Exercise requirements: From the entries below, count every line that contains the word "yellow". Please give the number and nothing else.

[Start of Attachment]

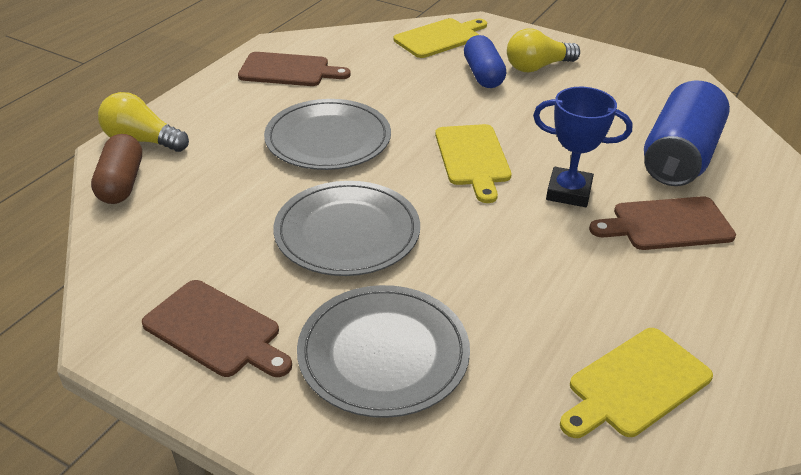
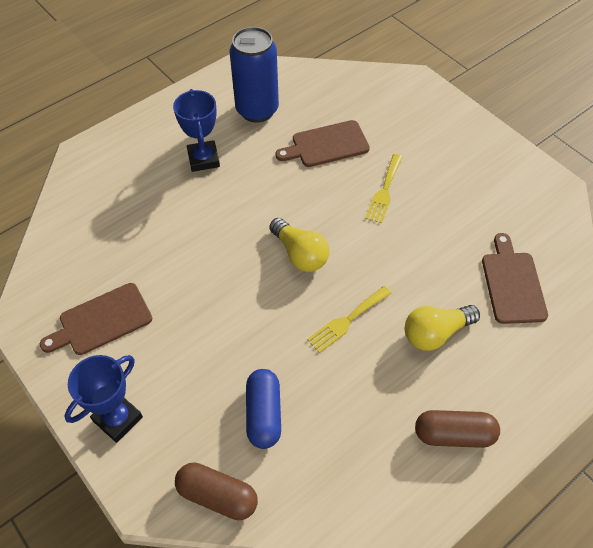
blue trophy: 1 -> 2
brown capsule: 1 -> 2
grey plate: 3 -> 0
yellow cutting board: 3 -> 0
yellow fork: 0 -> 2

[End of Attachment]

Answer box: 2